>> start Record set

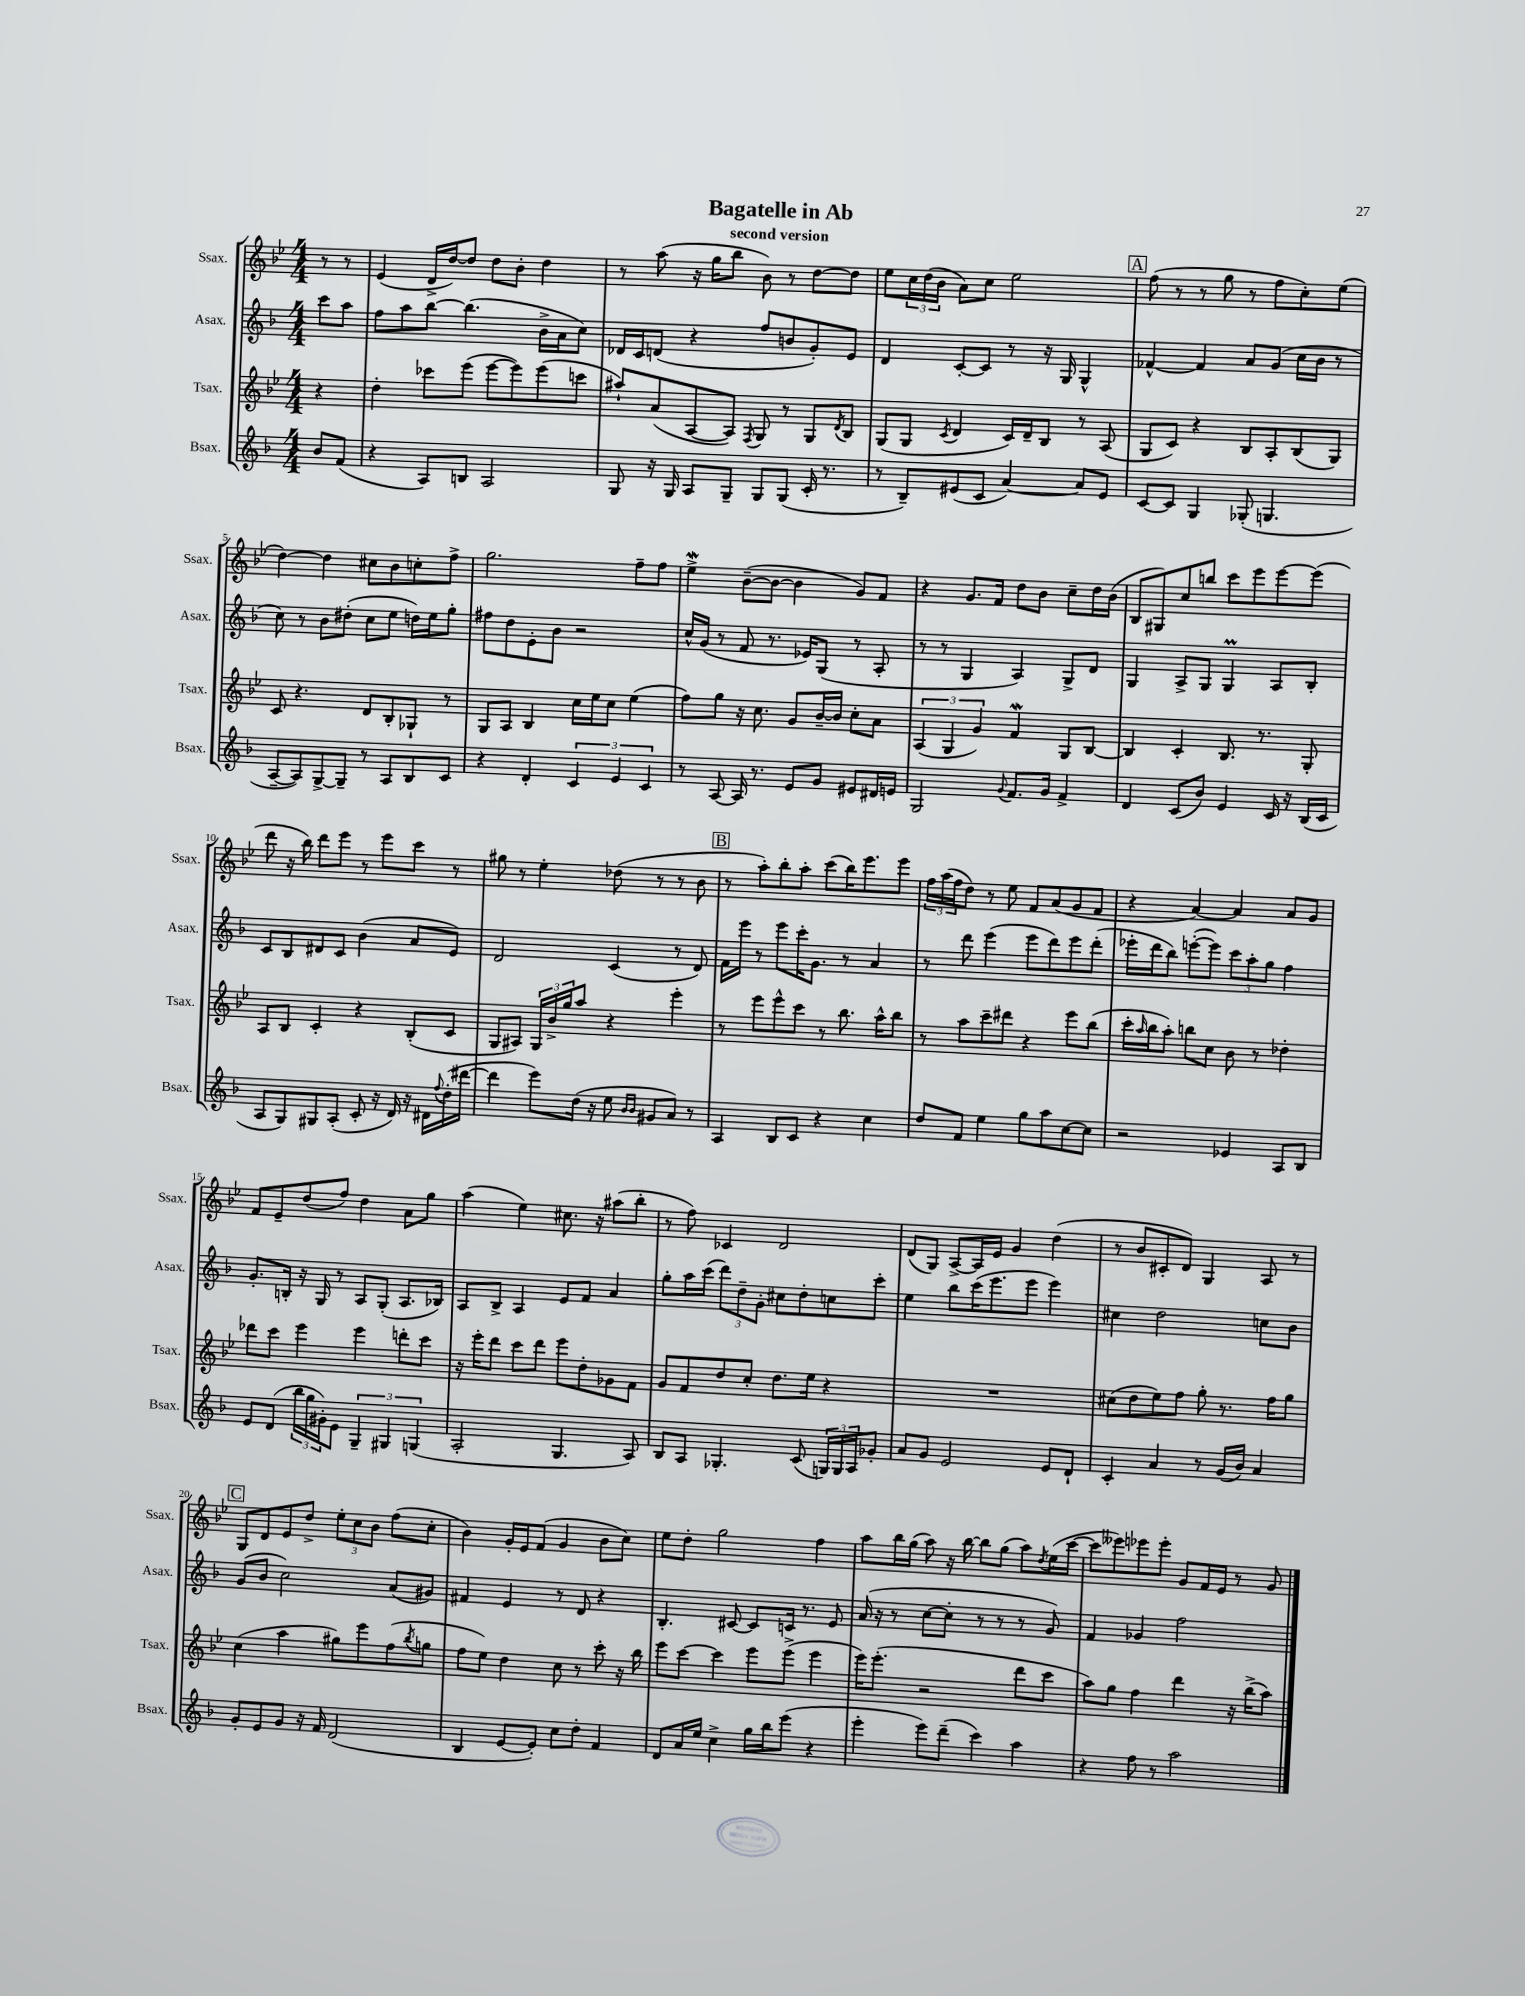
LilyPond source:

\header { title = "Bagatelle in Ab" subtitle = "second version" }
<<
\new StaffGroup <<
\new Staff = "s0" \with { instrumentName = "Ssax." shortInstrumentName = "Ssax." } {
    \clef treble \key bes \major \numericTimeSignature \time 4/4 \partial 4
    r8 r8 |
    ees'4( d'16-> d''16~) d''8 d''8 bes'8-. d''4 |
    r8 a''8( r16 g''16 bes''8 bes'8) r8 d''8~ d''8 |
    ees''8 \tuplet 3/2 { c''16 d''16( bes'16 } a'8) c''8 ees''2 |
    \mark \markup { \box "A" } f''8( r8 r8 g''8 r8 f''8 c''8-.) ees''8( |
    d''4~) d''4 cis''8 bes'8 c''8-. f''8-> |
    g''2. f''8-- f''8 |
    ees''4->\mordent bes'8~--( bes'8~ bes'4 g'8) f'8 |
    r4 g'8. f'16 d''8 bes'8 c''8-- d''16 bes'16( |
    bes8 gis8) c''8 b''8 c'''8 ees'''8 ees'''8~ ees'''8( |
    d'''8 r16 bes''16) d'''8 ees'''8 r8 ees'''8 c'''8 r8 |
    gis''8 r8 ees''4-. des''8( r8 r8 bes'8 |
    \mark \markup { \box "B" } r8 a''8-.) bes''8-. a''8-. c'''8( bes''16) ees'''8. ees'''8 |
    \tuplet 3/2 { f''16 a''16( f''16 } d''8) r8 ees''8 f'8 a'8( g'8 f'8 |
    r4 a'4~) a'4 a'8 g'8 |
    f'8 ees'8-- d''8( f''8) d''4 a'8 g''8 |
    a''4( ees''4) cis''8. r16 ais''8( bes''8-. |
    r8 f''8) ces'4 d'2 |
    d'8( g8) a8~-> a16 ees'16 g'4 d''4( |
    r8 bes'8 cis'8-. d'8) g4 a8 r8 |
    \mark \markup { \box "C" } g8 d'8 ees'8 d''8-> \tuplet 3/2 { ees''8-. c''8 bes'8 } f''8( c''8-. |
    bes'4) g'16-. ees'16 f'8( g'4 bes'8 c''8) |
    ees''8 d''8-. g''2 f''4 |
    a''8 bes''16 g''16( a''8) r16 bes''16~ bes''8 g''8( a''8) \acciaccatura { d''8 } ees''16( c'''16~ |
    c'''8 eeses'''8) ees'''8 ees'''8-. g'8 f'16 ees'16 r8 g'8 \bar "|." |
}
\new Staff = "s1" \with { instrumentName = "Asax." shortInstrumentName = "Asax." } {
    \clef treble \key f \major \numericTimeSignature \time 4/4 \partial 4
    c'''8 a''8 |
    f''8 a''8 bes''8~ bes''4.( bes'16-> a'16 c''8) |
    des'16 c'16 d'8( r4 f''8 b'8 g'8-.) e'8 |
    d'4 c'8~-. c'8 r8 r16 g16 g4-^ |
    \mark \markup { \box "A" } fes'4~-^ fes'4 a'8 g'8( c''16 bes'16 r8 |
    c''8) r8 bes'8 dis''8-.( c''8 e''8 d''16) e''16 g''8-. |
    fis''8 d''8 e'8-. bes'8 r2 |
    c''16-^ g'16( r8 f'8 r8. ees'16) g8( r8 a8-. |
    r8 r8 g4 a4) g8-> d'8 |
    g4 a8-> g8 g4\prall a8 bes8-. |
    c'8 bes8 dis'8 c'8 bes'4( a'8 e'8) |
    d'2 c'4( r8 d'8) |
    \mark \markup { \box "B" } f'16 e'''16 r8 e'''8 c'''16-. g'8. r8 a'4 |
    r8 d'''8 e'''4( e'''8 d'''8) e'''8 d'''8-.( |
    ees'''16-. d'''16 bes''8) e'''8~-.( e'''8) \tuplet 3/2 { c'''8 a''8-. g''8 } f''4 |
    g'8.-. b16-. r16 g16 r8 a8 g8-.( a8. bes16) |
    a8 bes8-> a4 e'8 f'8 a'4 |
    g''8-. a''16 c'''16( \tuplet 3/2 { d'''8) d''8-- g'8-. } cis''8 d''8-. c''8 c'''8-. |
    e''4 bes''8 c'''16( e'''8. e'''8 e'''4) |
    cis''4 d''2 c''8 bes'8 |
    \mark \markup { \box "C" } g'8( bes'8 c''2) a'8( gis'8) |
    fis'4 e'4 r8 d'8 r4 |
    bes4.-. cis'8~ cis'8 c'16 r8. e'8 |
    a'16( r16 r8 c''8~ c''8-. r8 r8 r8 g'8) |
    f'4 ges'4 f''2 \bar "|." |
}
\new Staff = "s2" \with { instrumentName = "Tsax." shortInstrumentName = "Tsax." } {
    \clef treble \key bes \major \numericTimeSignature \time 4/4 \partial 4
    r4 |
    d''4-. ces'''8 ees'''8( ees'''8~ ees'''8) ees'''8( c'''8 |
    ais''8-!) a'8( a8~ a8) \acciaccatura { f8 } g8 r8 g8 \acciaccatura { d'8 } bes8 |
    g8( g8 \acciaccatura { c'8 } d'4 c'16) d'16-- bes8 r8 a8( |
    \mark \markup { \box "A" } g8 c'8) r4 bes8 a8-. bes8( g8) |
    c'8 r4. d'8 bes8-. ges8-! r8 |
    g8 a8 bes4 c''16 ees''16 c''8 ees''4( |
    f''8) g''8 r16 c''8. g'8 bes'16~-- bes'16 c''8-. a'8 |
    \tuplet 3/2 { a4( g4 g'4) } f'4\mordent g8 bes8~ |
    bes4 c'4-. bes8. r8. g8-. |
    a8 bes8 c'4-. r4 bes8-.( c'8 |
    g8 ais8) \tuplet 3/2 { g16 bes'16-> g''16 } a''8 r4 ees'''4-. |
    \mark \markup { \box "B" } r8 ees'''8 ees'''8-^ c'''8 r8 bes''8. a''16-^ bes''8 |
    r8 a''8 c'''8-- dis'''8 r4 ees'''8 bes''8( |
    c'''16-. \grace { a''16 } bes''16 a''8-.) b''8 c''8 bes'8 r8 des''4-. |
    des'''8 c'''8 ees'''4 ees'''4 d'''8-. c'''8 |
    r16 ees'''16-. d'''8 c'''8 d'''8 ees'''8 d''8-. ges'8 f'8 |
    g'8 f'8 d''8 c''8-. d''8. ees''16 r4 |
    R1 |
    cis''8( d''8 ees''8) f''8 g''8-. r8. f''16 g''8 |
    \mark \markup { \box "C" } c''4( a''4 gis''8) ees'''8 f''8( \acciaccatura { bes''8 } g''8 |
    f''8 ees''8) d''4 c''8 r8 c'''8-. r16 bes''16 |
    ees'''8 c'''8~ c'''4 ees'''8 ees'''8->( ees'''4 |
    ees'''16) ees'''8.-.( r2 d'''8 c'''8 |
    a''8) g''8 f''4 d'''4 r16 bes''16->( a''8) \bar "|." |
}
\new Staff = "s3" \with { instrumentName = "Bsax." shortInstrumentName = "Bsax." } {
    \clef treble \key f \major \numericTimeSignature \time 4/4 \partial 4
    bes'8 f'8( |
    r4 a8) b8 a2 |
    g8 r16 g16 a8 g8-- g8 g8( c'16-. r8. |
    r8 bes8--) eis'8( c'8 a'4~) a'8 eis'8 |
    \mark \markup { \box "A" } c'8~ c'8 g4 ges8-.( g4. |
    a8~-- a8) g8~-> g8-- r8 a8 bes8 c'8 |
    r4 d'4-. \tuplet 3/2 { c'4 e'4 c'4 } |
    r8 a8~ a16 r8. e'8 g'8 eis'8 dis'16 e'16 |
    g2 \appoggiatura { g'8 } f'8. g'16 f'4-> |
    d'4 c'8( bes'8) e'4 c'16 r16 bes16( c'16 |
    a8 g8) gis8 a8-.( c'8-. r16 d'16) r16 dis'16 \appoggiatura { f''8 } d''16-.( dis'''16~ |
    dis'''4 e'''8) d''16( r16 e''8 \grace { bes'16 bes'16 } gis'8 a'8) r8 |
    \mark \markup { \box "B" } a4 bes8 c'8 r4 c''4 |
    d''8 f'8 e''4 g''8 a''8 c''8~ c''8 |
    r2 ees'4 a8 bes8 |
    e'8 d'8( \tuplet 3/2 { bes''16 g''16 gis'16-.) } e'8 \tuplet 3/2 { g4-- gis4 g4( } |
    a2-. g4. a8) |
    bes8 a8 ges4.-. c'8( \tuplet 3/2 { g16) g16 a16 } ges'8-. |
    a'8 g'8 e'2 e'8 d'8-! |
    c'4-. a'4 r8 g'16( bes'16) a'4 |
    \mark \markup { \box "C" } g'8-. e'8 g'8 r16 f'16 d'2( |
    bes4 e'8~ e'8-.) c''8 d''8-. f'4 |
    d'8 a'16 e''16 c''4-> g''16 bes''16 e'''8( r4 |
    e'''4-. e'''8) d'''8--( c'''4) a''4 |
    r4 f''8 r8 a''2 \bar "|." |
}
>>
>>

>> end Record set

(Task objective)
Locate every line in the records that contains the string "appoggiatura", treating uppercase and lowercase as distinct, and copy each such line.

(Exercise response)
    g2 \appoggiatura { g'8 } f'8. g'16 f'4-> |
    a8 g8) gis8 a8-.( c'8-. r16 d'16) r16 dis'16 \appoggiatura { f''8 } d''16-.( dis'''16~ |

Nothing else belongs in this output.